Beginning with the line that contains "C202: 10nF (GND, VA) -> 330nF (GND, VA)", retype the entries below exactly, ending with the line that contains "R207: 5.1k (DRV, LAMP) -> 2.2k (DRV, LAMP)". Leave out any pictures.

[Edit difference data]
--- START ---

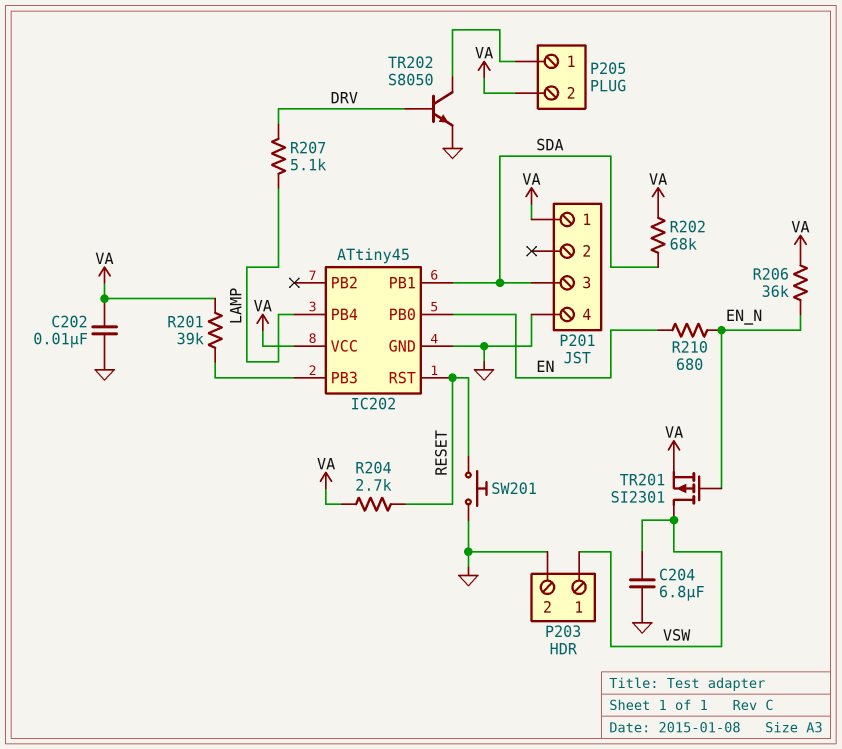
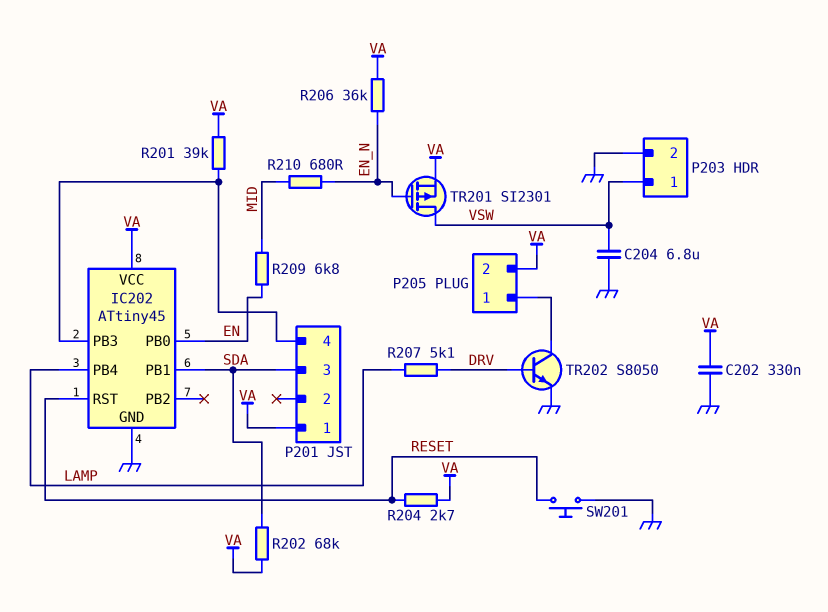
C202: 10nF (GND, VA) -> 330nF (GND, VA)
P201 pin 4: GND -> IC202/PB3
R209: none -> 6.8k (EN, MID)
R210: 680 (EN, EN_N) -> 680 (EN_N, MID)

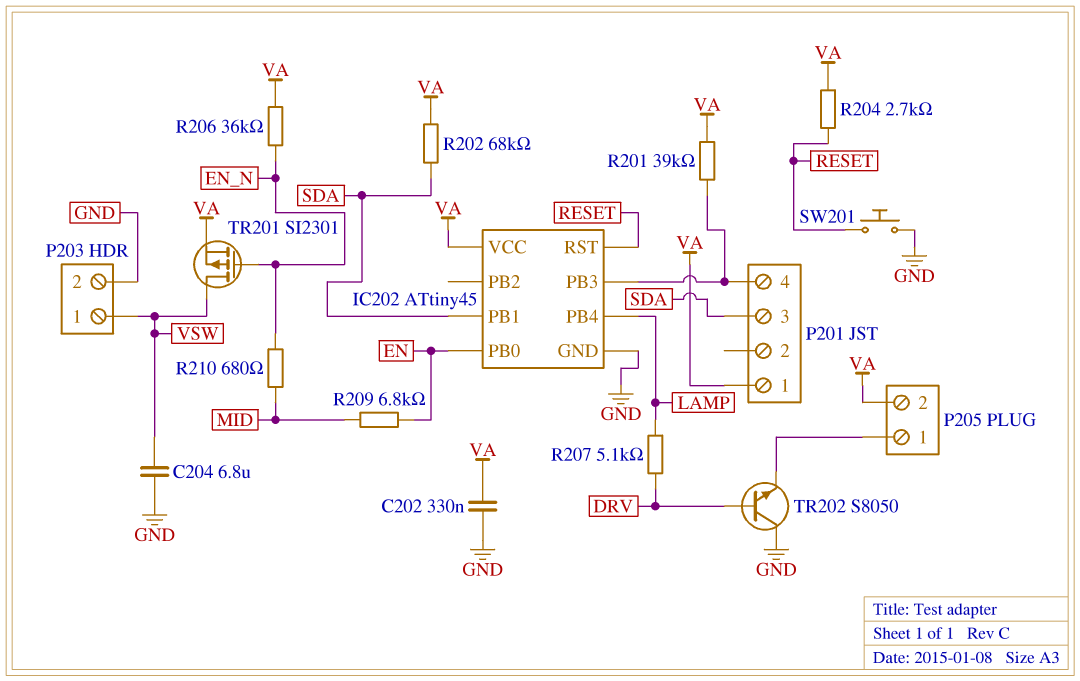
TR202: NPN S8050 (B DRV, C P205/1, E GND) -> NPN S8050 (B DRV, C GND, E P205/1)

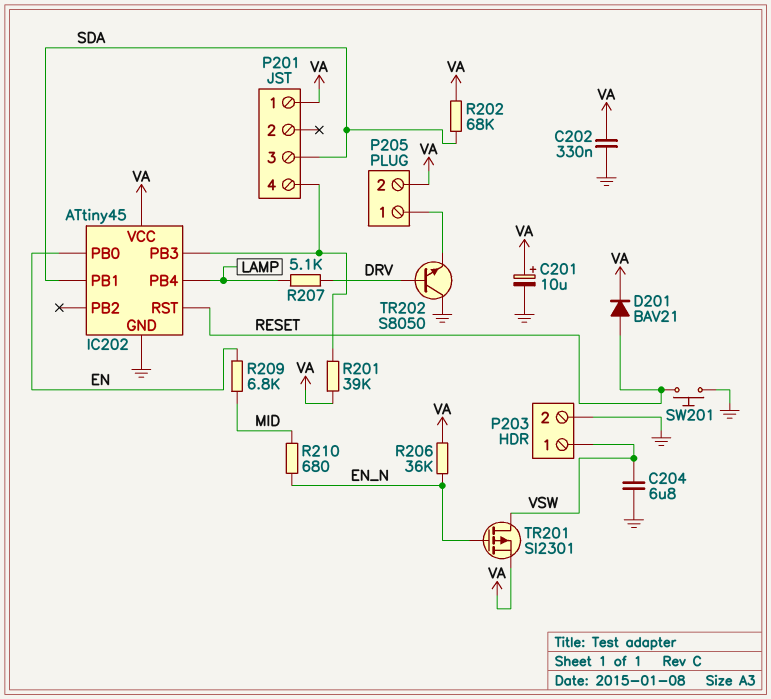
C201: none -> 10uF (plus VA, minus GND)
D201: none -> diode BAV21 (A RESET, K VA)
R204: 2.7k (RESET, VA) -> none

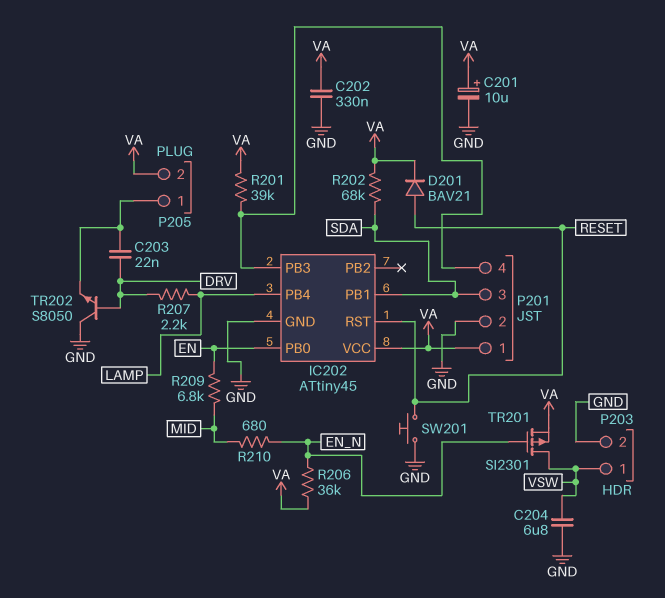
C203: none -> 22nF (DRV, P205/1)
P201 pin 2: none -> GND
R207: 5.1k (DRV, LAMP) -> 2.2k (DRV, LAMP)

--- END ---
--- START ---

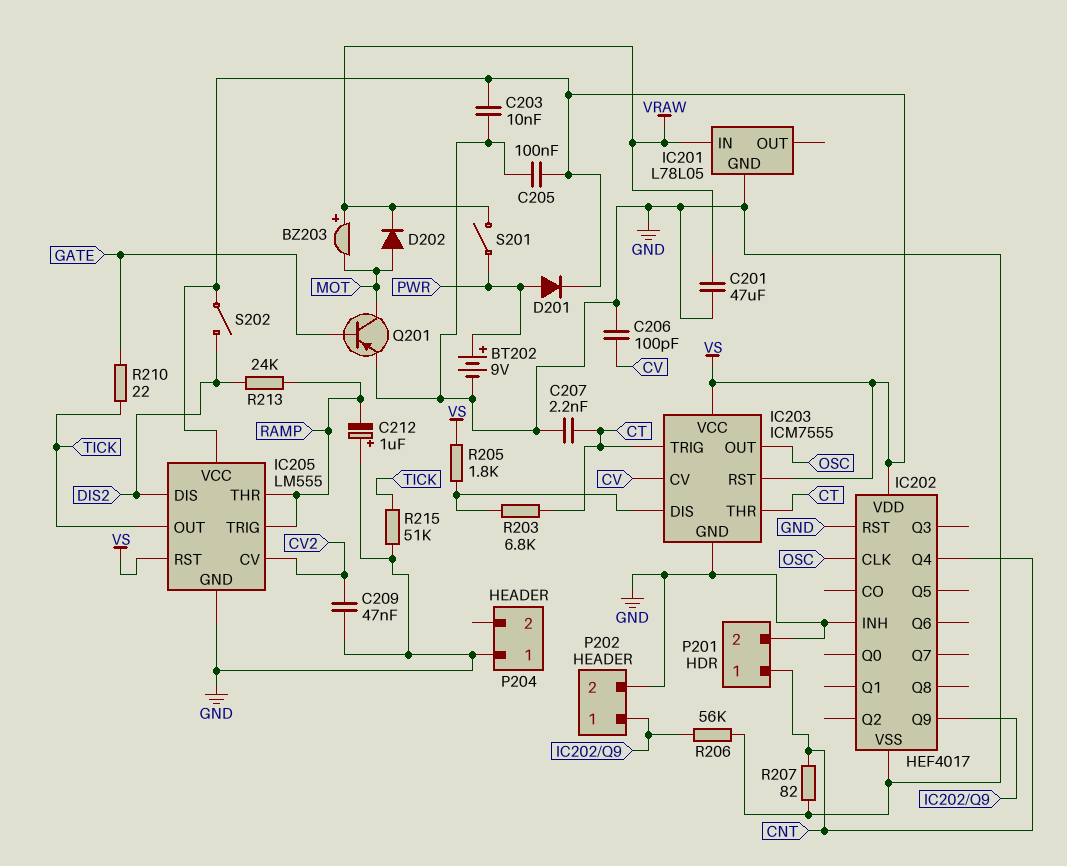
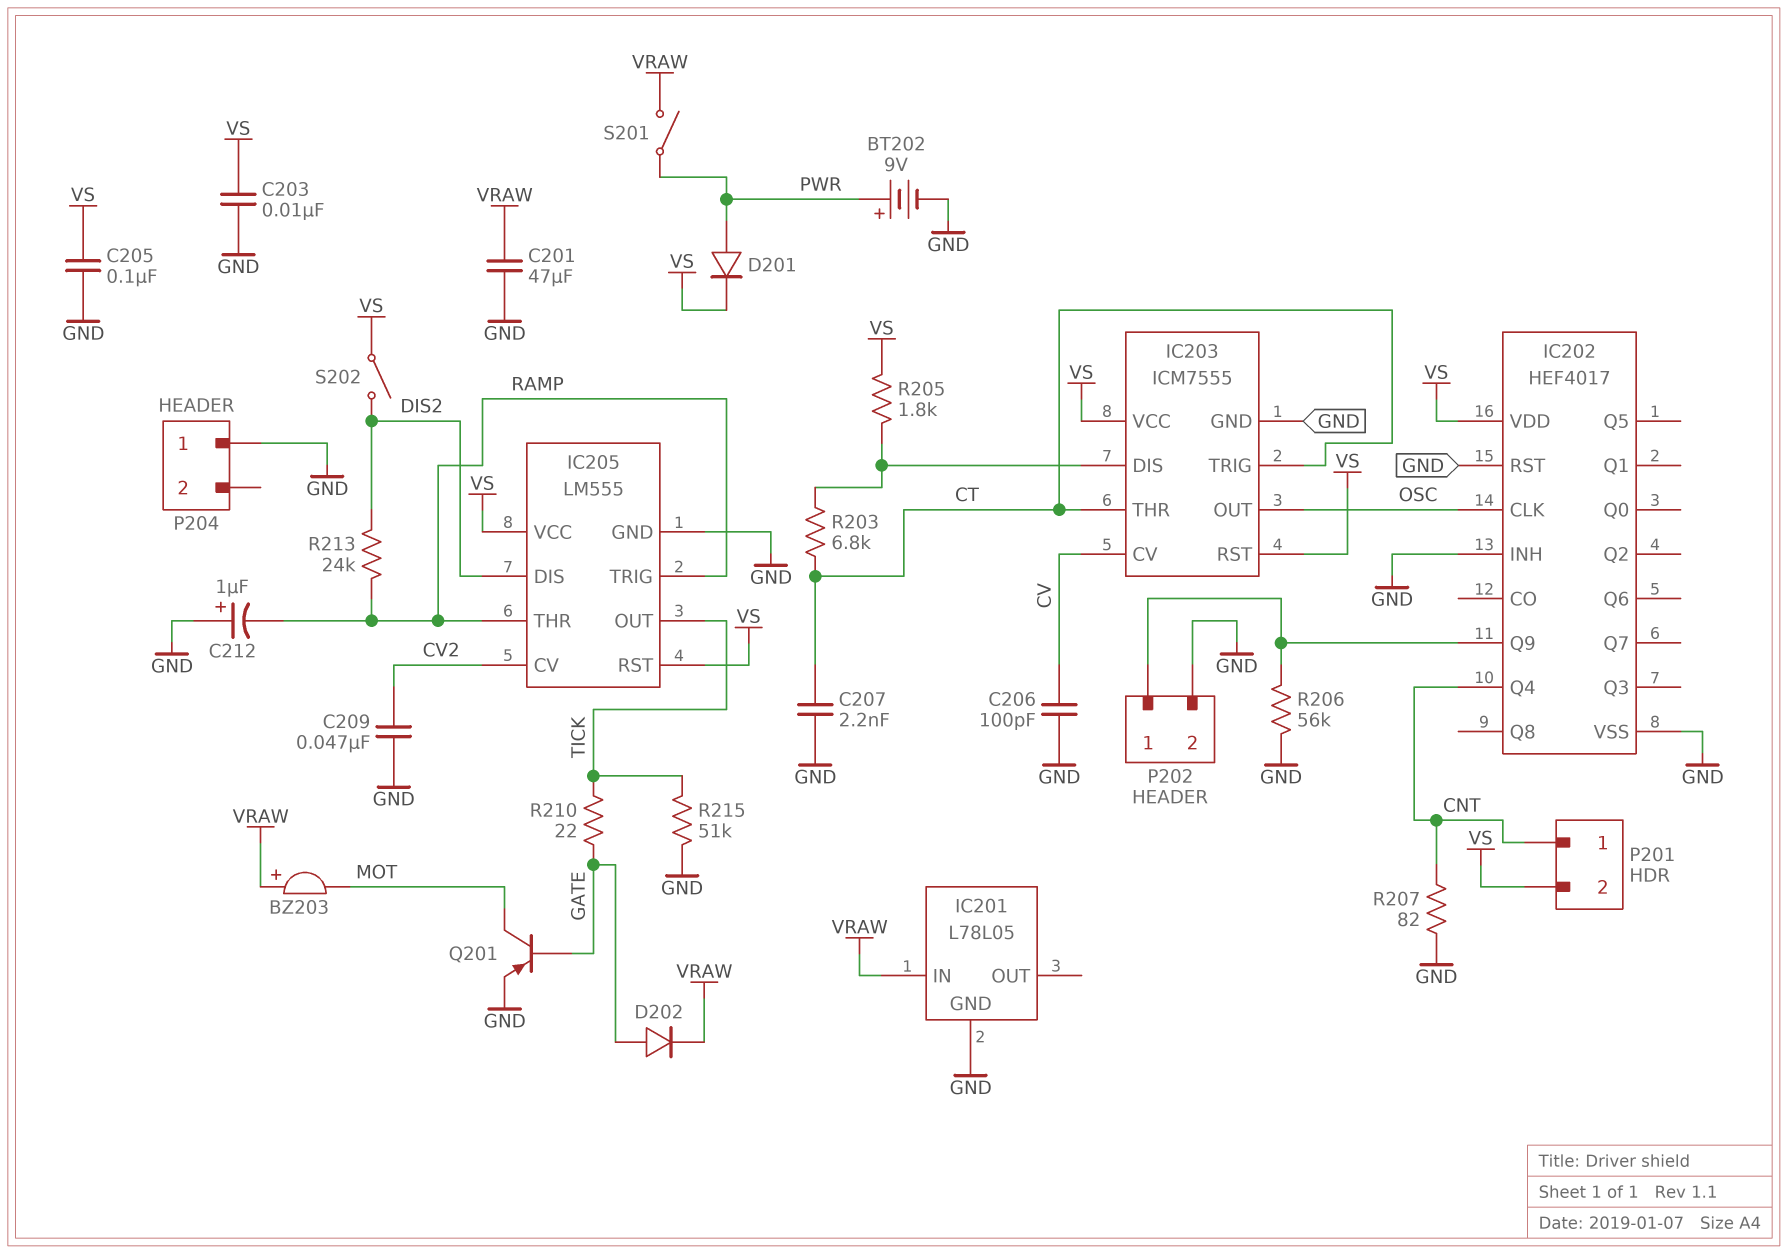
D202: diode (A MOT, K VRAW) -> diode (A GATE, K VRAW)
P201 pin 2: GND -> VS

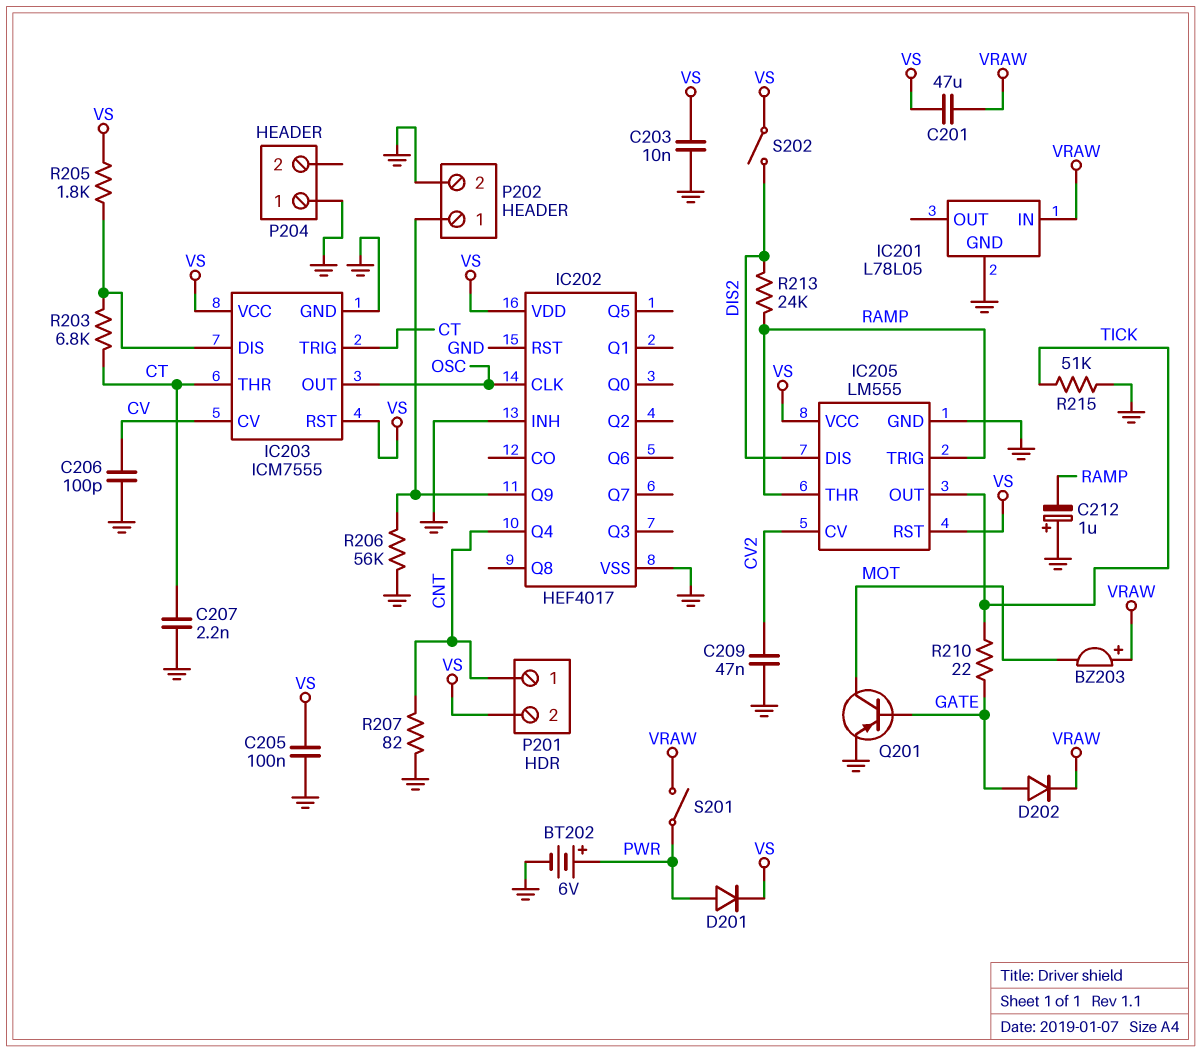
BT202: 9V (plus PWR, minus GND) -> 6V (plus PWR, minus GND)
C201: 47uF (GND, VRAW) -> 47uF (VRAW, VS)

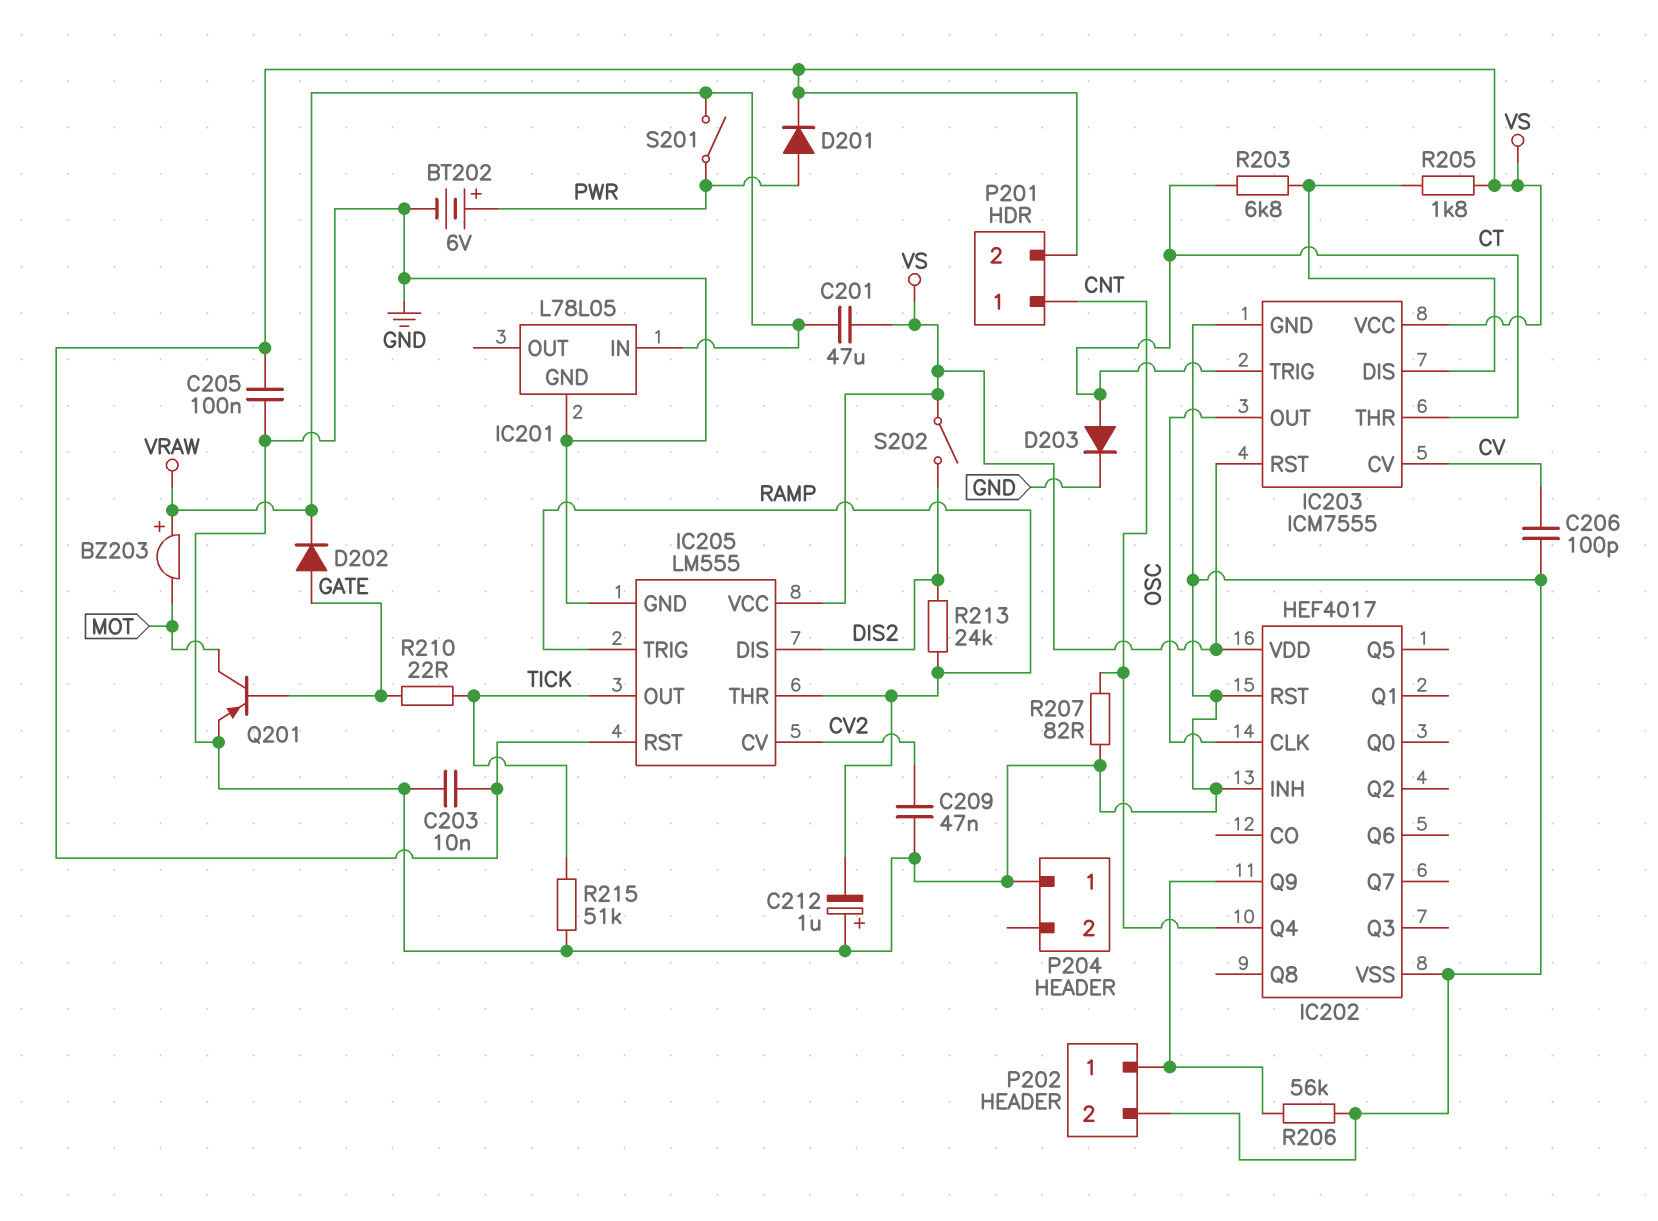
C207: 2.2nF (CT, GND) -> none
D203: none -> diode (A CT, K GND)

--- END ---

[Your solution]
C202: 10nF (GND, VA) -> 330nF (GND, VA)
P201 pin 4: GND -> IC202/PB3
R209: none -> 6.8k (EN, MID)
R210: 680 (EN, EN_N) -> 680 (EN_N, MID)

TR202: NPN S8050 (B DRV, C P205/1, E GND) -> NPN S8050 (B DRV, C GND, E P205/1)

C201: none -> 10uF (plus VA, minus GND)
D201: none -> diode BAV21 (A RESET, K VA)
R204: 2.7k (RESET, VA) -> none

C203: none -> 22nF (DRV, P205/1)
P201 pin 2: none -> GND
R207: 5.1k (DRV, LAMP) -> 2.2k (DRV, LAMP)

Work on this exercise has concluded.